## Directions for this task
In your copy, reproduce each entry exactly and include no picture.
--------------------
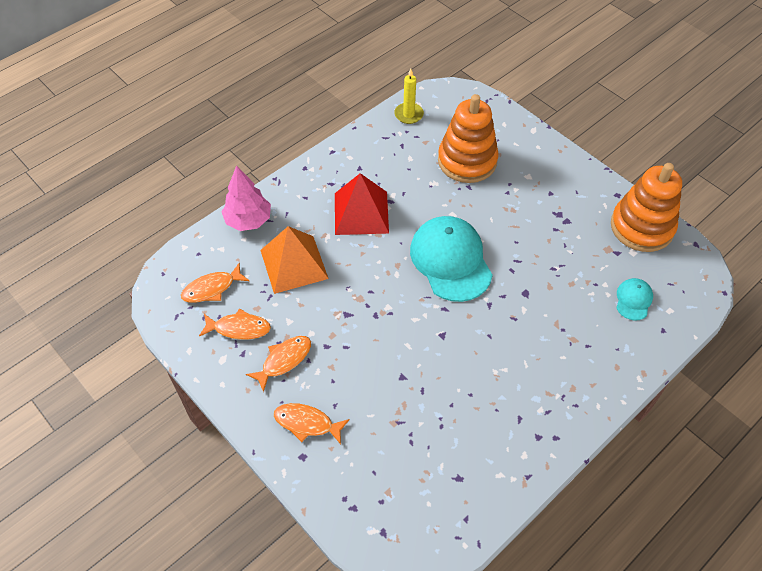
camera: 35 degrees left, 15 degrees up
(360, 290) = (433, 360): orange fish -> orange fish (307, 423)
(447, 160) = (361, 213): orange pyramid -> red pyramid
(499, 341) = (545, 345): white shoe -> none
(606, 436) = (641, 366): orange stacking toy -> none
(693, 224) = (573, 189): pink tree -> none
--------------------
## Solution below
camera: 35 degrees left, 15 degrees up
(360, 290) = (433, 360): orange fish -> orange fish (307, 423)
(447, 160) = (361, 213): orange pyramid -> red pyramid
(499, 341) = (545, 345): white shoe -> none
(606, 436) = (641, 366): orange stacking toy -> none
(693, 224) = (573, 189): pink tree -> none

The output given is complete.